(Extracted information)
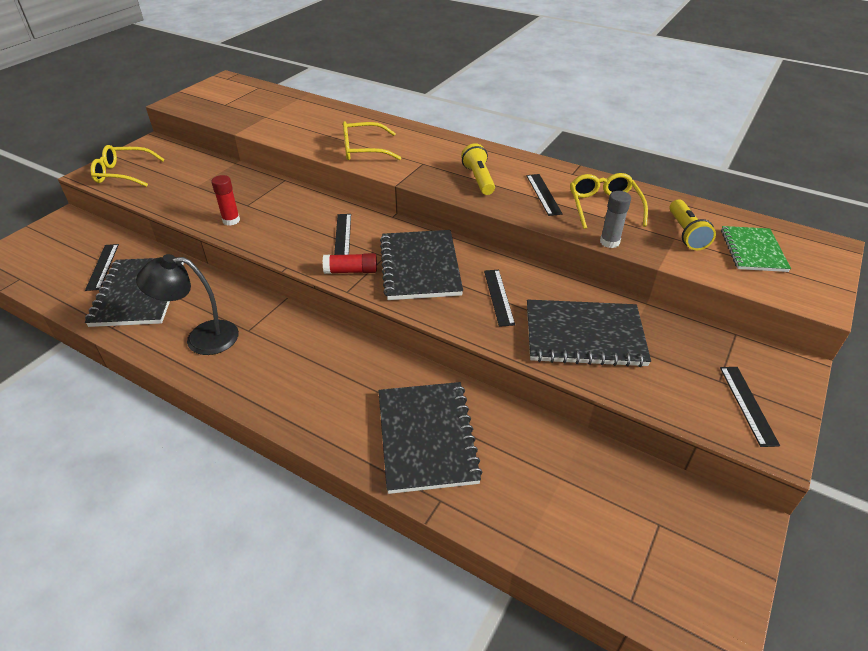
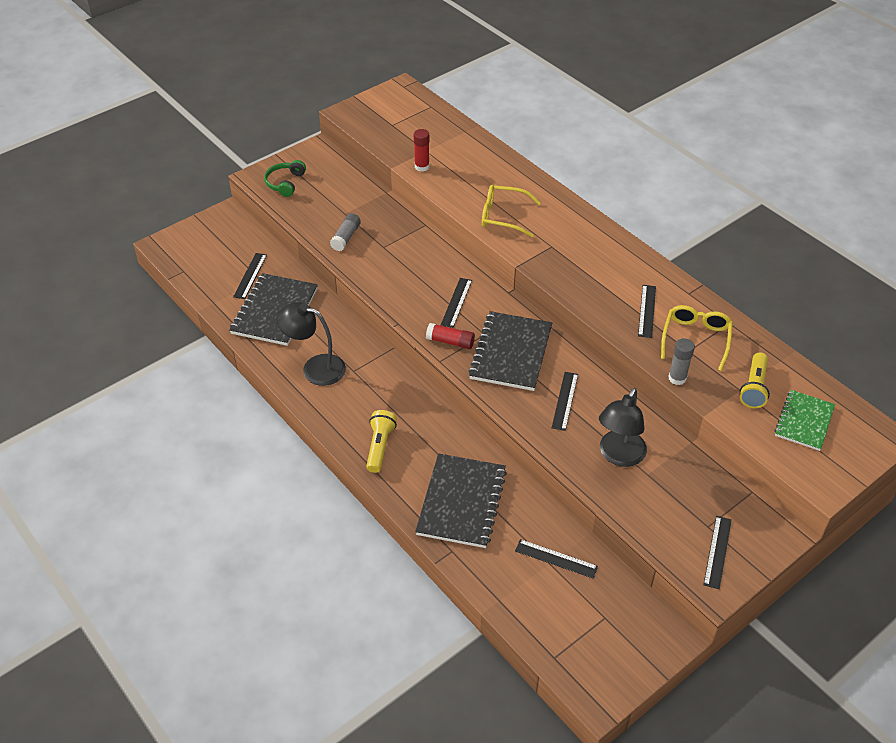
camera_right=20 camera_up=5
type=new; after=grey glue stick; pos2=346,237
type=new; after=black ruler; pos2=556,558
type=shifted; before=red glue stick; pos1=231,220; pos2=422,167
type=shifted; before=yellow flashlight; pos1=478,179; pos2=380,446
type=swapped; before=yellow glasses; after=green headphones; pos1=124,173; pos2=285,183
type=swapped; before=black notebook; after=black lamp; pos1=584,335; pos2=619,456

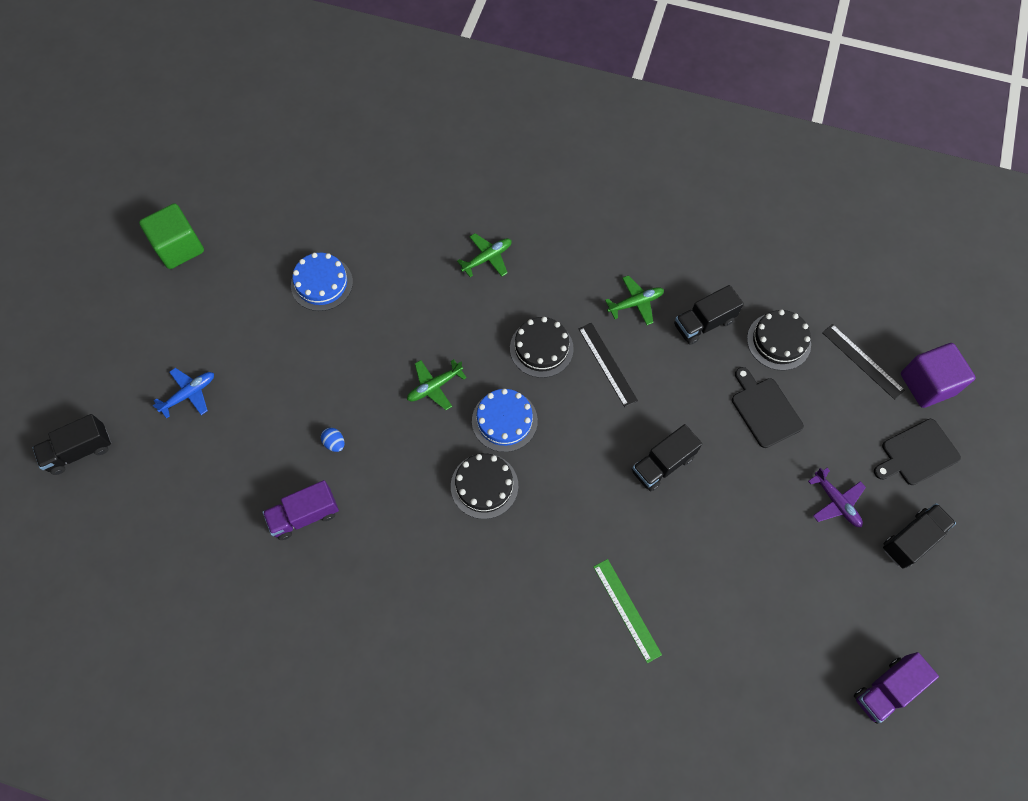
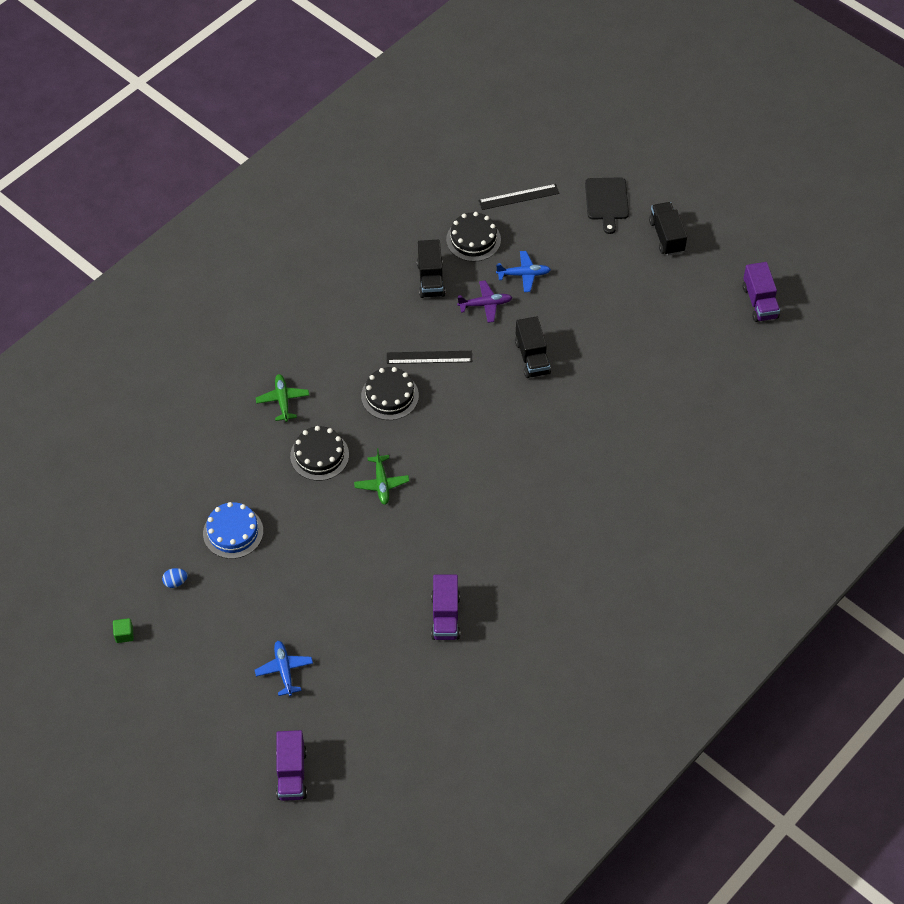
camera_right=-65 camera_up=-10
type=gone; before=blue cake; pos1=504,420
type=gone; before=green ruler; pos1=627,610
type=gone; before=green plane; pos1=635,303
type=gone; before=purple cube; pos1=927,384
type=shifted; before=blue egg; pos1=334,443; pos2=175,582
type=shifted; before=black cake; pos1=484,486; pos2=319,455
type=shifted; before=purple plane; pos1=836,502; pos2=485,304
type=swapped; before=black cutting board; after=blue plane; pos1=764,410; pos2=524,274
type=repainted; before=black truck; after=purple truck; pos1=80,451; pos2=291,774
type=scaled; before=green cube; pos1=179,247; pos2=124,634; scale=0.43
(End Extracted information)
→ What you will do:
Give the records again exactly, minus the pictures.

→ Finished task:
camera_right=20 camera_up=5
type=new; after=grey glue stick; pos2=346,237
type=new; after=black ruler; pos2=556,558
type=shifted; before=red glue stick; pos1=231,220; pos2=422,167
type=shifted; before=yellow flashlight; pos1=478,179; pos2=380,446
type=swapped; before=yellow glasses; after=green headphones; pos1=124,173; pos2=285,183
type=swapped; before=black notebook; after=black lamp; pos1=584,335; pos2=619,456

camera_right=-65 camera_up=-10
type=gone; before=blue cake; pos1=504,420
type=gone; before=green ruler; pos1=627,610
type=gone; before=green plane; pos1=635,303
type=gone; before=purple cube; pos1=927,384
type=shifted; before=blue egg; pos1=334,443; pos2=175,582
type=shifted; before=black cake; pos1=484,486; pos2=319,455
type=shifted; before=purple plane; pos1=836,502; pos2=485,304
type=swapped; before=black cutting board; after=blue plane; pos1=764,410; pos2=524,274
type=repainted; before=black truck; after=purple truck; pos1=80,451; pos2=291,774
type=scaled; before=green cube; pos1=179,247; pos2=124,634; scale=0.43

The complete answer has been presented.